── Data records

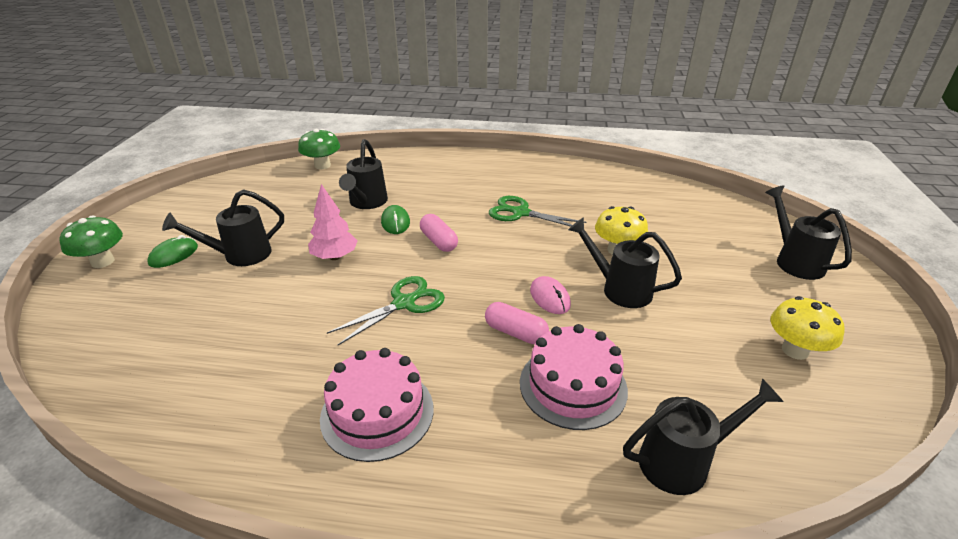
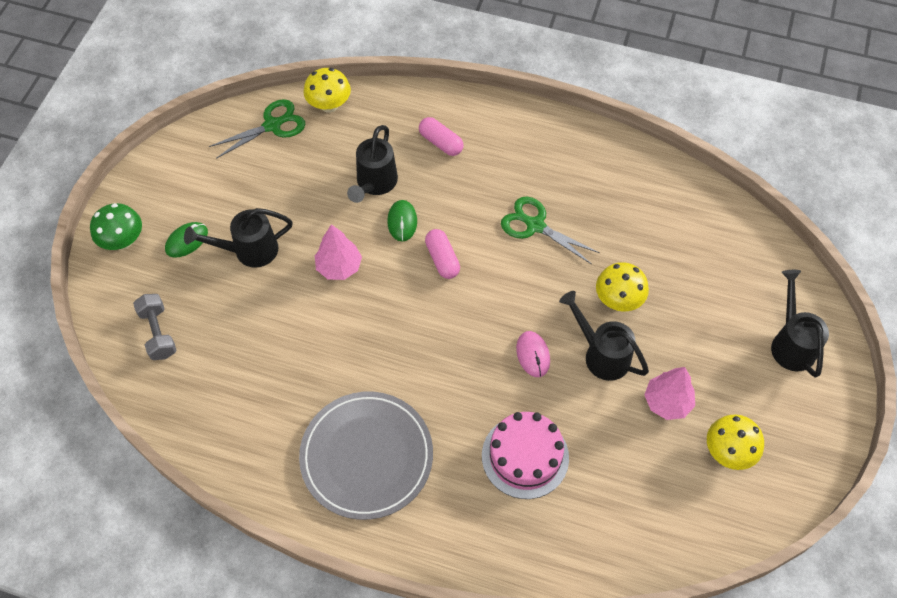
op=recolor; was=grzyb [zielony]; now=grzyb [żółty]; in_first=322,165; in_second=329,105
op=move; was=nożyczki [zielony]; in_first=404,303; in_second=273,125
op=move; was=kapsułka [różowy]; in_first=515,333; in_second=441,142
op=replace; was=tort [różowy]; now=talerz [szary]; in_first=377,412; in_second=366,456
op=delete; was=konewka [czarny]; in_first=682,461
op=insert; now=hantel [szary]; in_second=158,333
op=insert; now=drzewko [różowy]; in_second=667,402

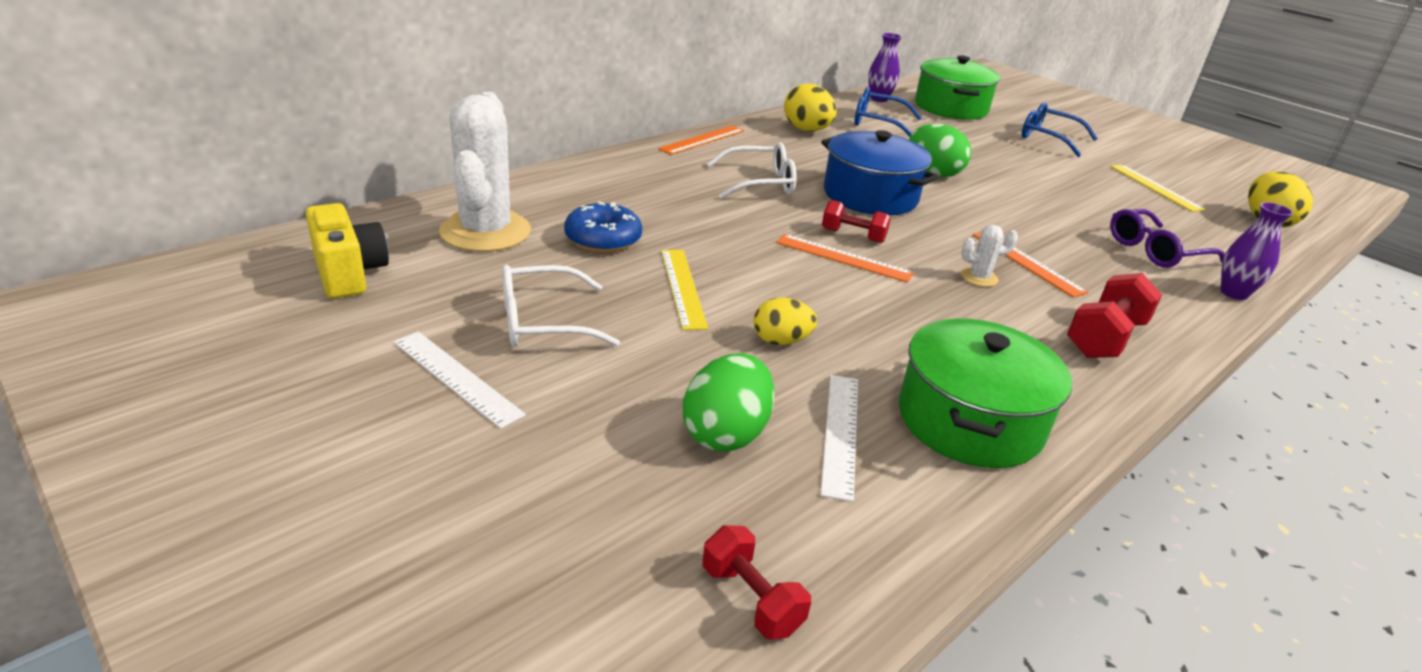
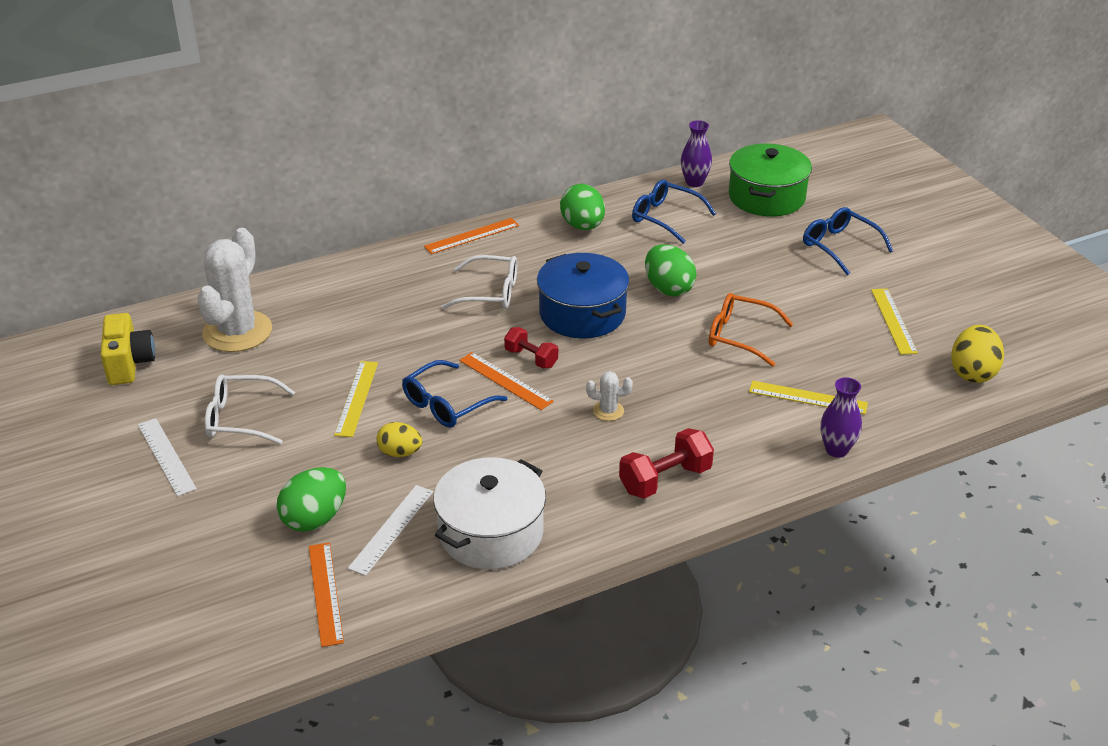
op=recolor; was=jajko [żółty]; now=jajko [zielony]; in_first=807,130; in_second=582,226
op=delete; was=donut [niebieski]; in_first=603,239
op=replace; was=okulary [fioletowy]; now=linijka [żółty]; in_first=1155,251; in_second=808,397
op=move; was=linijka [pomarańczowy]; in_first=1027,263; in_second=325,593
op=recolor; was=garnek [zielony]; now=garnek [biały]; in_first=969,420; in_second=491,532
op=delete; was=hantel [czerwony]; in_first=751,599
op=insert; now=okulary [pomarańczowy]; in_second=740,336
op=insert; now=okulary [niebieski]; in_second=446,404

────

◆ Directions for this task
Restate all of the material above word for word. Pictures do not belong in it.

◆ Response to the exercise
op=recolor; was=grzyb [zielony]; now=grzyb [żółty]; in_first=322,165; in_second=329,105
op=move; was=nożyczki [zielony]; in_first=404,303; in_second=273,125
op=move; was=kapsułka [różowy]; in_first=515,333; in_second=441,142
op=replace; was=tort [różowy]; now=talerz [szary]; in_first=377,412; in_second=366,456
op=delete; was=konewka [czarny]; in_first=682,461
op=insert; now=hantel [szary]; in_second=158,333
op=insert; now=drzewko [różowy]; in_second=667,402

op=recolor; was=jajko [żółty]; now=jajko [zielony]; in_first=807,130; in_second=582,226
op=delete; was=donut [niebieski]; in_first=603,239
op=replace; was=okulary [fioletowy]; now=linijka [żółty]; in_first=1155,251; in_second=808,397
op=move; was=linijka [pomarańczowy]; in_first=1027,263; in_second=325,593
op=recolor; was=garnek [zielony]; now=garnek [biały]; in_first=969,420; in_second=491,532
op=delete; was=hantel [czerwony]; in_first=751,599
op=insert; now=okulary [pomarańczowy]; in_second=740,336
op=insert; now=okulary [niebieski]; in_second=446,404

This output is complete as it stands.